- **DATA SHOWN**

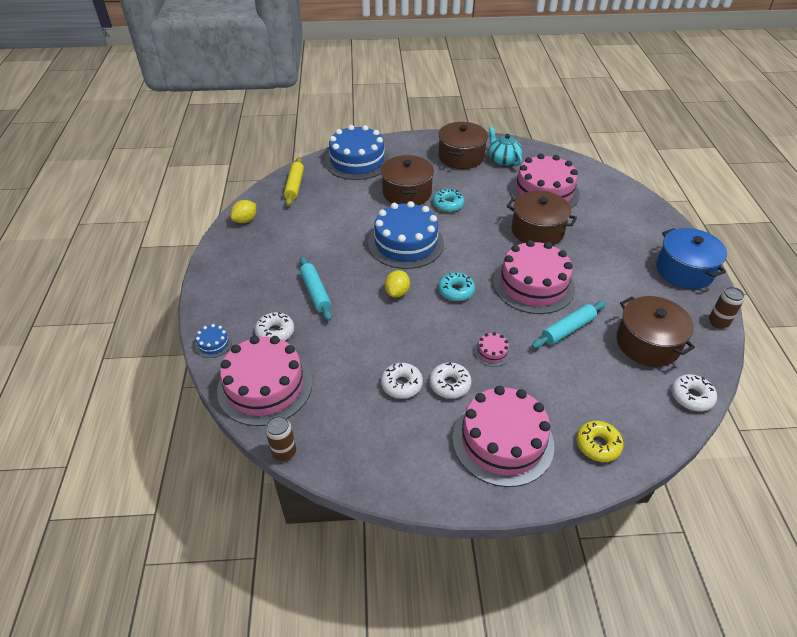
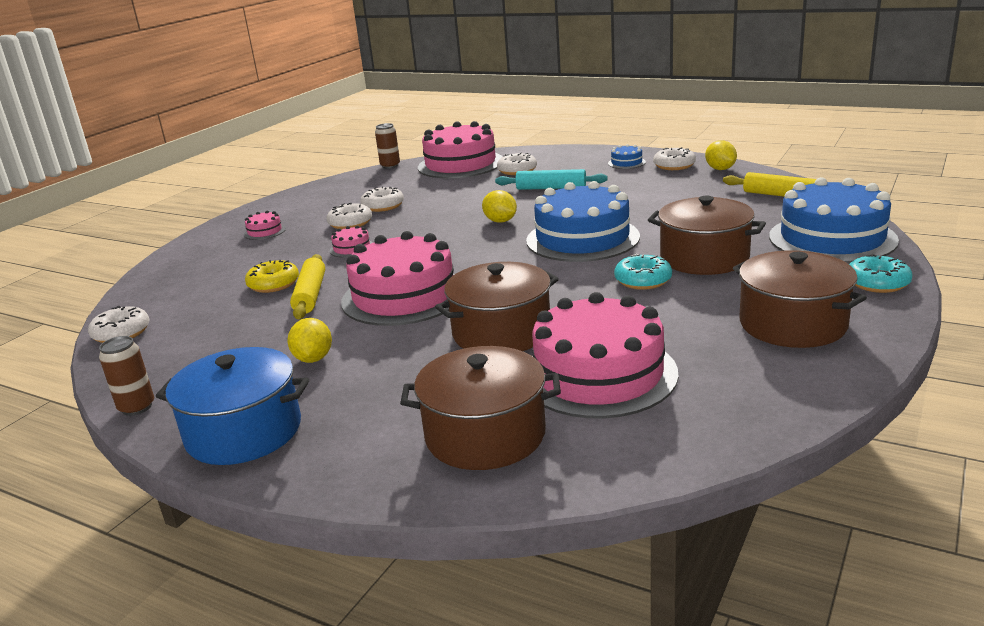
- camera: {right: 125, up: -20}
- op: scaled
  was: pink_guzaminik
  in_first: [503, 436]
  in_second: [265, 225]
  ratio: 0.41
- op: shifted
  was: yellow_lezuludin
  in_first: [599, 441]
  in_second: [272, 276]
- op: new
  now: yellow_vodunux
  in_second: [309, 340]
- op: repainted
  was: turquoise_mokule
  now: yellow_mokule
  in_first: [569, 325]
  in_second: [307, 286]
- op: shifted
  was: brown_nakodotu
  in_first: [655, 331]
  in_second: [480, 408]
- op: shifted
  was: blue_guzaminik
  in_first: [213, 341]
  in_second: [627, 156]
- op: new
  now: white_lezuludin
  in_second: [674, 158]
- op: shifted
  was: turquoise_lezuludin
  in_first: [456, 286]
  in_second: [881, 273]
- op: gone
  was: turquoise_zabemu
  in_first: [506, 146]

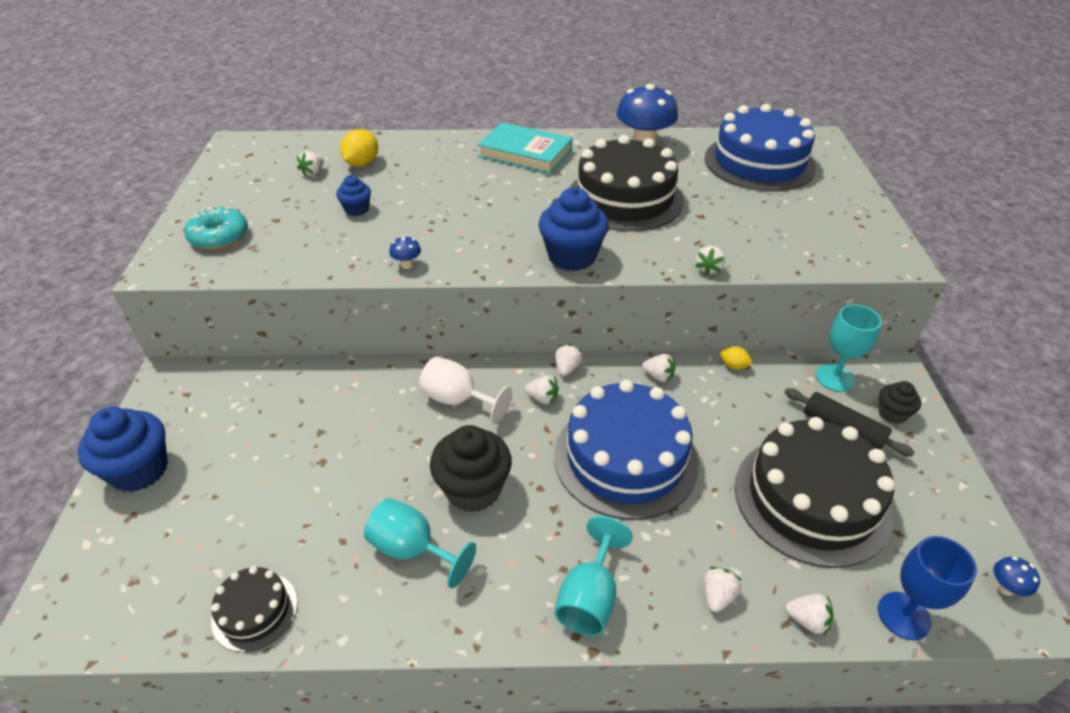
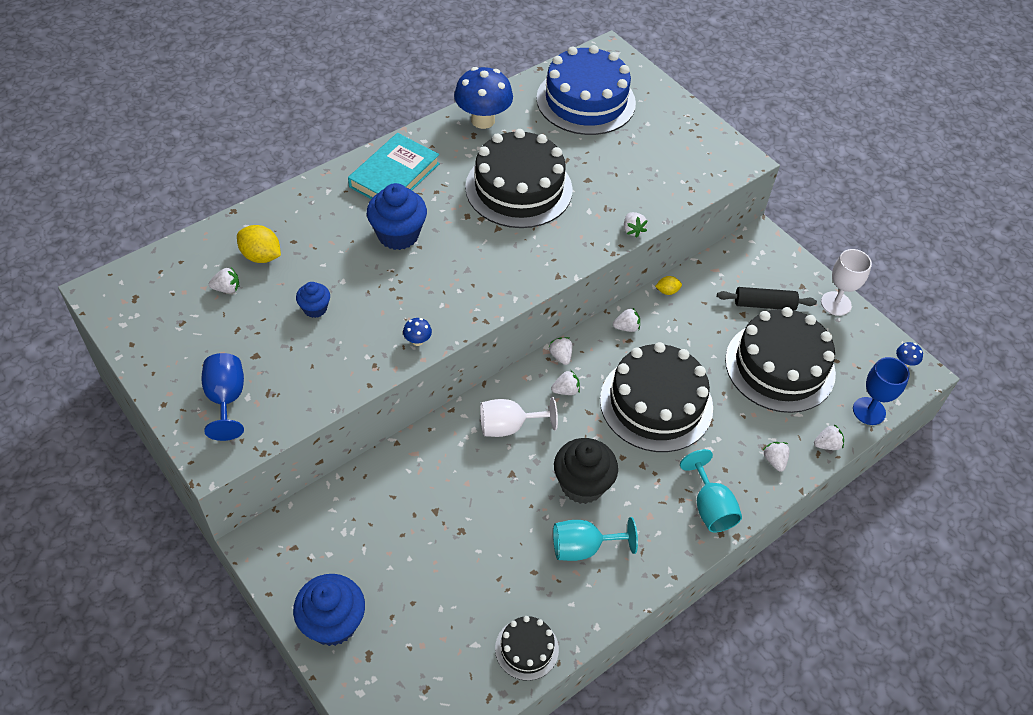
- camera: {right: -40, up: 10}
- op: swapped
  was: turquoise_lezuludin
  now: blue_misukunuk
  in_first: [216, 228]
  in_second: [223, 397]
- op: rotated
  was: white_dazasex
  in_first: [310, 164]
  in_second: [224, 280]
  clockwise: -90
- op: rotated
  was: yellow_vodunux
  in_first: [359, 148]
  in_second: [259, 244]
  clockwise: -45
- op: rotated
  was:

---

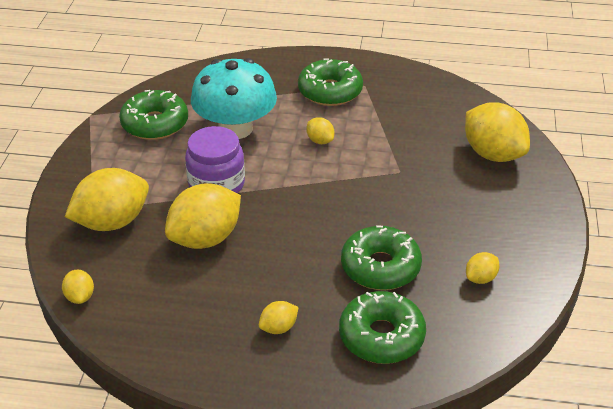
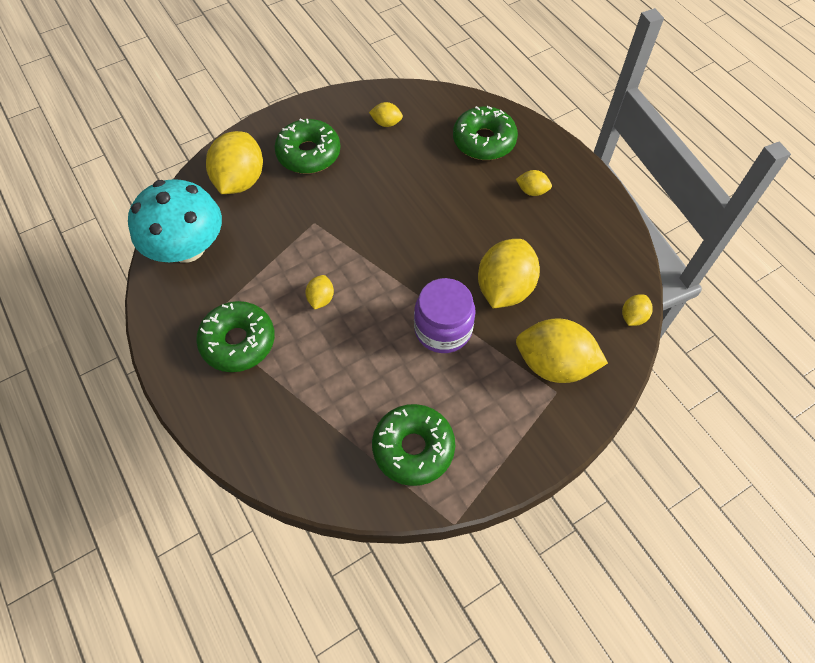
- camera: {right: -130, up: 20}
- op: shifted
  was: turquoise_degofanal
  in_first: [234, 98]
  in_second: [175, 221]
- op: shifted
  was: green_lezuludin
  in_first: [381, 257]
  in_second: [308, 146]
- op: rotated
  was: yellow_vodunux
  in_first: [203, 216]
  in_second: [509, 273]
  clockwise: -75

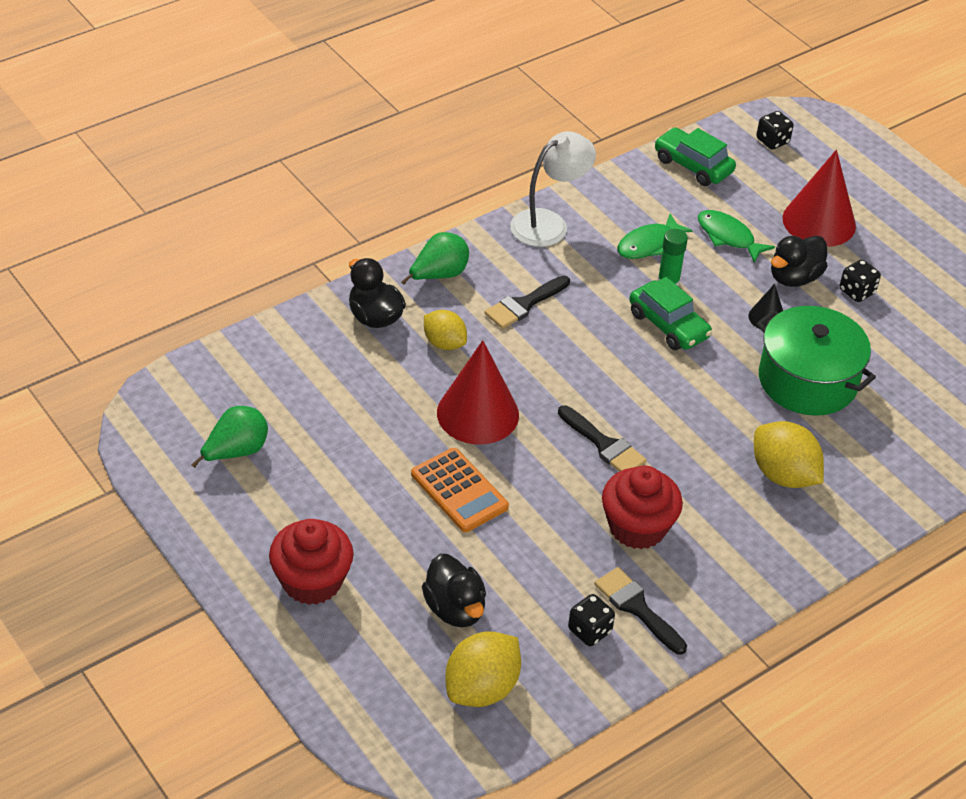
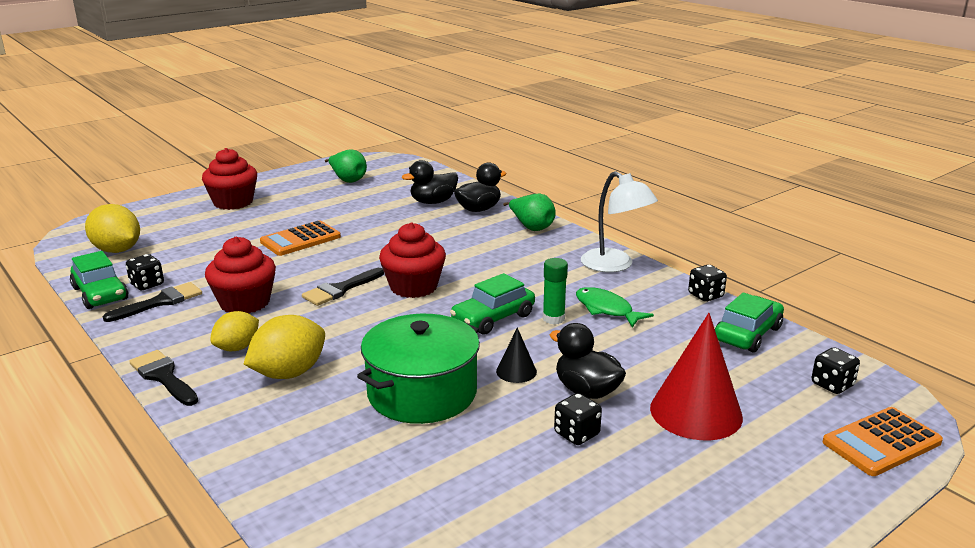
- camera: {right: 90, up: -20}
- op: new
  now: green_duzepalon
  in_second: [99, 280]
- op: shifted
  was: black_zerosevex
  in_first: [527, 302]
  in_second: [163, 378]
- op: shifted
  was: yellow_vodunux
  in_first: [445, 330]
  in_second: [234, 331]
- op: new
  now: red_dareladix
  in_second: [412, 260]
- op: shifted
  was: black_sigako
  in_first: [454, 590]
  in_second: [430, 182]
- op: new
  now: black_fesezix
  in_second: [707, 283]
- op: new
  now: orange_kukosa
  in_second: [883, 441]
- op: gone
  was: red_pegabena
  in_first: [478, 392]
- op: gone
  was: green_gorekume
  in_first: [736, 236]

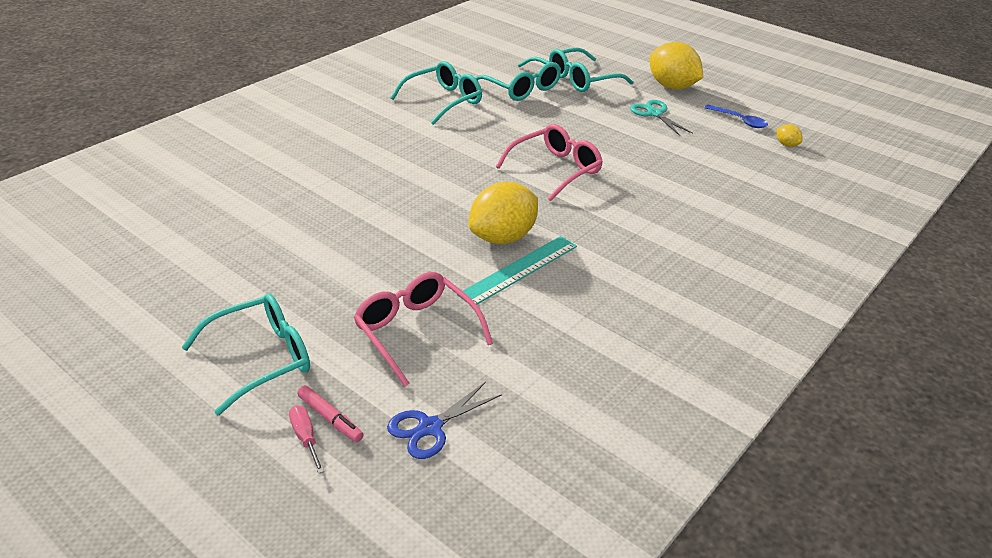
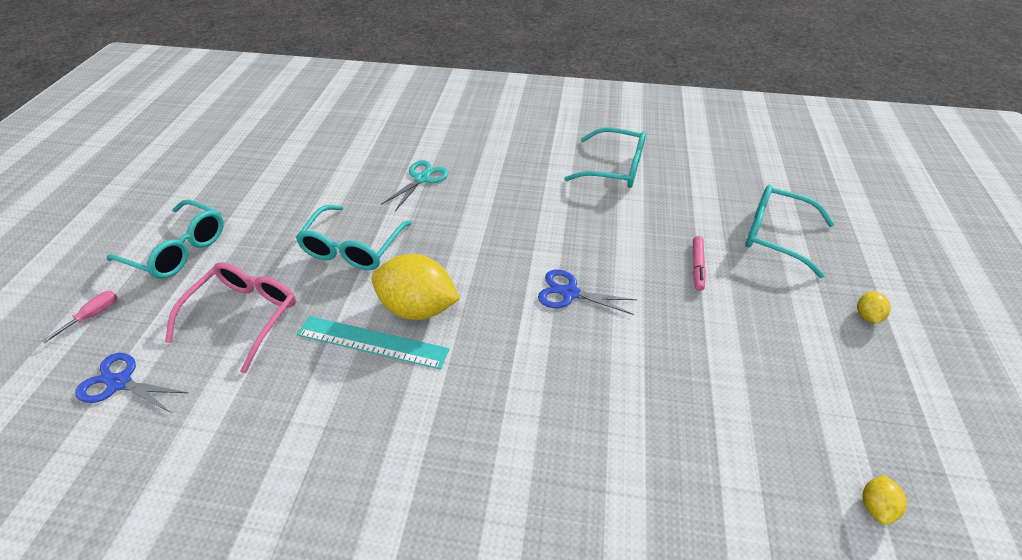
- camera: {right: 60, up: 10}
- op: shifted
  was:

- **WORK ITEM**
Repeat word for word the lines above that run from the line containing "was: yellow_lezuludin" through the line containing "now: white_lezuludin", both ends included, and nothing else.

- **WRITTEN SOLUTION**
  was: yellow_lezuludin
  in_first: [599, 441]
  in_second: [272, 276]
- op: new
  now: yellow_vodunux
  in_second: [309, 340]
- op: repainted
  was: turquoise_mokule
  now: yellow_mokule
  in_first: [569, 325]
  in_second: [307, 286]
- op: shifted
  was: brown_nakodotu
  in_first: [655, 331]
  in_second: [480, 408]
- op: shifted
  was: blue_guzaminik
  in_first: [213, 341]
  in_second: [627, 156]
- op: new
  now: white_lezuludin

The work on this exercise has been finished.